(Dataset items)
-=-=-

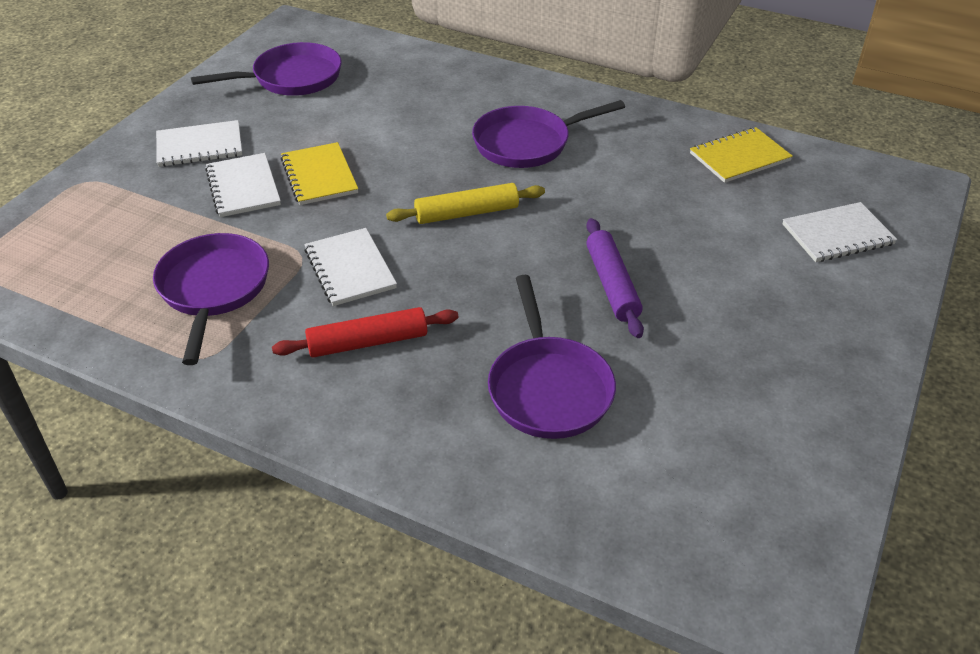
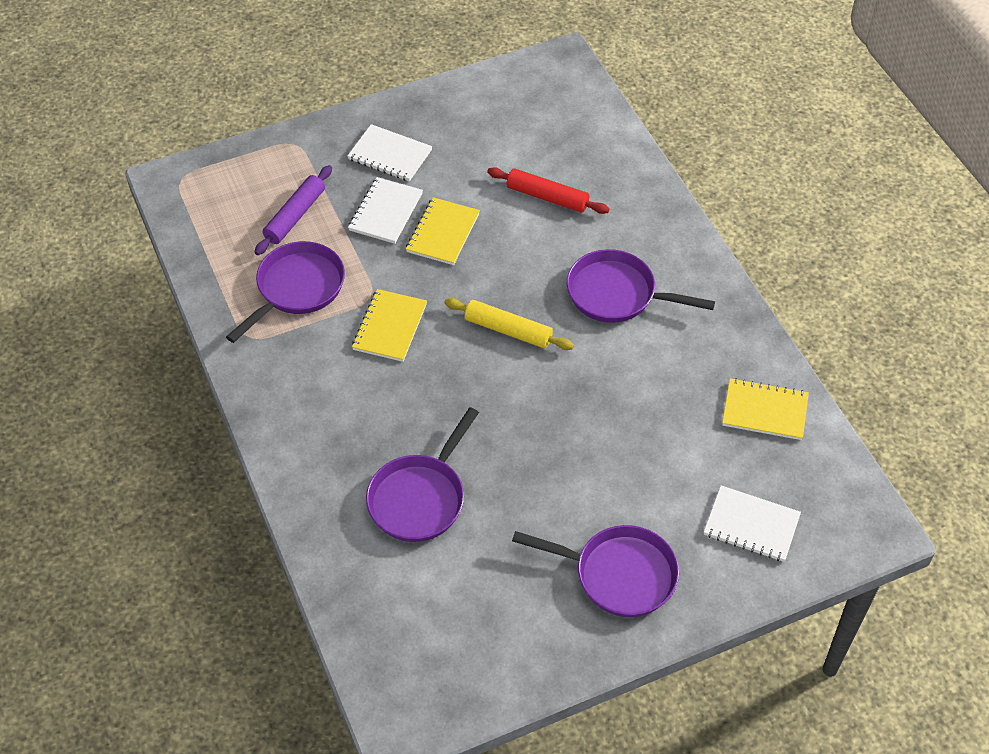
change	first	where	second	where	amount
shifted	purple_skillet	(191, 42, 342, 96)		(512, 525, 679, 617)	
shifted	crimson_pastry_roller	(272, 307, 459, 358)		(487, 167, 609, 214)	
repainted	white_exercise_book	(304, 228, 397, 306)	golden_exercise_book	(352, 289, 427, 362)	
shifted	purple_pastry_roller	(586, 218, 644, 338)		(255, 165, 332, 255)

-=-=-

PROBLEM TO WORK ON = Could you copy every record exactly, without the pictures?

EXERCISE SOLUTION =
change	first	where	second	where	amount
shifted	purple_skillet	(191, 42, 342, 96)		(512, 525, 679, 617)	
shifted	crimson_pastry_roller	(272, 307, 459, 358)		(487, 167, 609, 214)	
repainted	white_exercise_book	(304, 228, 397, 306)	golden_exercise_book	(352, 289, 427, 362)	
shifted	purple_pastry_roller	(586, 218, 644, 338)		(255, 165, 332, 255)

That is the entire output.